Study material:

☆ ☆ ☆ ☆ ☆ ☆ ☆

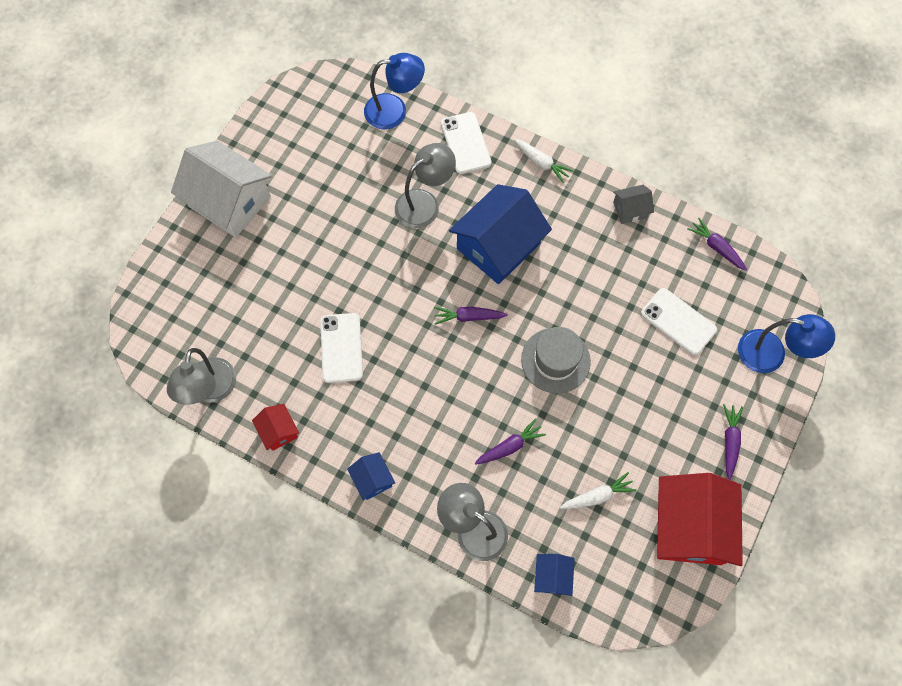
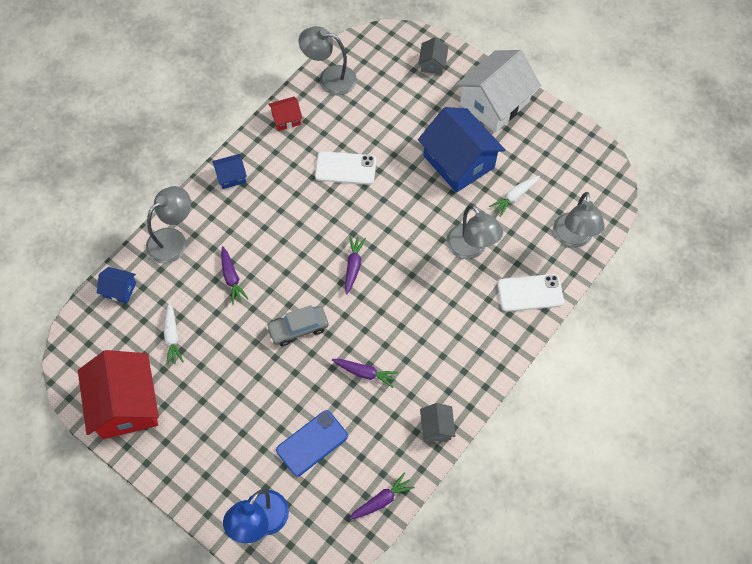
camera: 100 degrees right, 5 degrees down
(177, 275) = (432, 63): none -> grey house
(394, 110) = (573, 238): blue lamp -> grey lamp
(498, 246) = (417, 302): blue house -> blue house (459, 162)
(541, 163) = (499, 356): white carrot -> white carrot (514, 197)
(555, 360) = (298, 328): grey hat -> grey car
(678, 321) = (312, 443): white phone -> blue phone
(689, 527) = (126, 404): red house -> red house turned 60 degrees clockwise
(730, 441) = (188, 459): purple carrot -> purple carrot (365, 373)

☆ ☆ ☆ ☆ ☆ ☆ ☆

Aim of the exercise:
Which lines of the records contain "grey"? Show each of them.

Result of this task:
(177, 275) = (432, 63): none -> grey house
(394, 110) = (573, 238): blue lamp -> grey lamp
(555, 360) = (298, 328): grey hat -> grey car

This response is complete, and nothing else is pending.